**WORK ITEM**
Put the lines of the records into a Markdown table with the columns Row and Line, numbering each row and leaving out blank lines. Begin at the line that has "Yes, printed fabric" and stop after the line that has "From the image's perspective, is printed", including both of those lines.

(Data records)
# # # # #
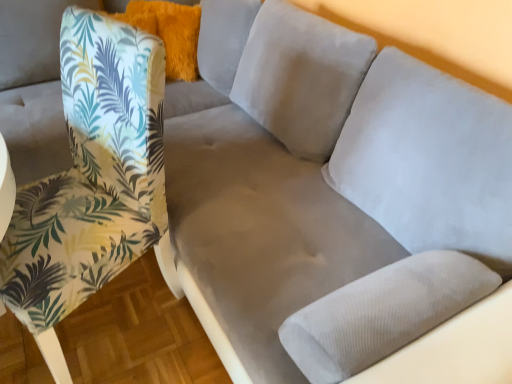
Image resolution: width=512 pixels, height=384 pixels. Describe the element at coordinates (169, 32) in the screenshot. I see `fluffy orange pillow at upper left` at that location.

At what (x,y) coordinates should I click in order to perform the action: click on fluffy orange pillow at upper left. Please return your answer as a coordinate pair (x, y). Looking at the image, I should click on (169, 32).

Locate an element on the screen. This screenshot has width=512, height=384. printed fabric chair at left is located at coordinates (91, 178).

Image resolution: width=512 pixels, height=384 pixels. What do you see at coordinates (91, 178) in the screenshot?
I see `printed fabric chair at left` at bounding box center [91, 178].

The width and height of the screenshot is (512, 384). Find the location of `fluffy orange pillow at upper left`. fluffy orange pillow at upper left is located at coordinates (169, 32).

Can you confirm if fluffy orange pillow at upper left is positioned to the right of printed fabric chair at left?

Yes, fluffy orange pillow at upper left is to the right of printed fabric chair at left.

Which object is further away from the camera, fluffy orange pillow at upper left or printed fabric chair at left?

Positioned behind is fluffy orange pillow at upper left.

Does point (185, 49) lie behind point (42, 234)?

That is True.

From the image's perspective, is fluffy orange pillow at upper left under printed fabric chair at left?

No, from the image's perspective, fluffy orange pillow at upper left is not beneath printed fabric chair at left.

From a real-world perspective, is fluffy orange pillow at upper left over printed fabric chair at left?

Yes, from a real-world perspective, fluffy orange pillow at upper left is above printed fabric chair at left.

Considering the relative sizes of fluffy orange pillow at upper left and printed fabric chair at left in the image provided, is fluffy orange pillow at upper left wider than printed fabric chair at left?

No, fluffy orange pillow at upper left is not wider than printed fabric chair at left.

Is fluffy orange pillow at upper left shorter than printed fabric chair at left?

Indeed, fluffy orange pillow at upper left has a lesser height compared to printed fabric chair at left.

Does fluffy orange pillow at upper left have a smaller size compared to printed fabric chair at left?

Yes, fluffy orange pillow at upper left is smaller than printed fabric chair at left.

Could printed fabric chair at left be considered to be inside fluffy orange pillow at upper left?

No, printed fabric chair at left is not a part of fluffy orange pillow at upper left.

Is there a large distance between fluffy orange pillow at upper left and printed fabric chair at left?

Absolutely, fluffy orange pillow at upper left is distant from printed fabric chair at left.

Is fluffy orange pillow at upper left oriented away from printed fabric chair at left?

That's not correct — fluffy orange pillow at upper left is not looking away from printed fabric chair at left.

Where is `pillow located above the printed fabric chair at left (from the image's perspective)`? This screenshot has width=512, height=384. pillow located above the printed fabric chair at left (from the image's perspective) is located at coordinates (169, 32).

Looking at this image, is printed fabric chair at left at the right side of fluffy orange pillow at upper left?

No.

Is printed fabric chair at left positioned in front of fluffy orange pillow at upper left?

Yes, printed fabric chair at left is closer to the camera.

Which is nearer, (52, 218) or (196, 56)?

Point (52, 218) is closer to the camera than point (196, 56).

From the image's perspective, is printed fabric chair at left above or below fluffy orange pillow at upper left?

From the image's perspective, printed fabric chair at left appears below fluffy orange pillow at upper left.

From a real-world perspective, is printed fabric chair at left above or below fluffy orange pillow at upper left?

printed fabric chair at left is situated lower than fluffy orange pillow at upper left in the real world.

Can you confirm if printed fabric chair at left is thinner than fluffy orange pillow at upper left?

No, printed fabric chair at left is not thinner than fluffy orange pillow at upper left.

Is printed fabric chair at left shorter than fluffy orange pillow at upper left?

Incorrect, the height of printed fabric chair at left does not fall short of that of fluffy orange pillow at upper left.

Considering the sizes of objects printed fabric chair at left and fluffy orange pillow at upper left in the image provided, who is bigger, printed fabric chair at left or fluffy orange pillow at upper left?

With larger size is printed fabric chair at left.

Is printed fabric chair at left situated inside fluffy orange pillow at upper left or outside?

printed fabric chair at left is located beyond the bounds of fluffy orange pillow at upper left.

Does printed fabric chair at left touch fluffy orange pillow at upper left?

printed fabric chair at left is not next to fluffy orange pillow at upper left, and they're not touching.

Is fluffy orange pillow at upper left at the back of printed fabric chair at left?

No, printed fabric chair at left is not facing away from fluffy orange pillow at upper left.

Identify the location of pillow on the right of printed fabric chair at left. (169, 32).

The image size is (512, 384). What are the coordinates of `pillow on the right of printed fabric chair at left` in the screenshot? It's located at (169, 32).

The image size is (512, 384). In order to click on pillow positioned vertically above the printed fabric chair at left (from a real-world perspective) in this screenshot , I will do `click(169, 32)`.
# # # # #
**RESPONSE AREA**
| Row | Line |
|---|---|
| 1 | Yes, printed fabric chair at left is closer to the camera. |
| 2 | Which is nearer, (52, 218) or (196, 56)? |
| 3 | Point (52, 218) is closer to the camera than point (196, 56). |
| 4 | From the image's perspective, is printed fabric chair at left above or below fluffy orange pillow at upper left? |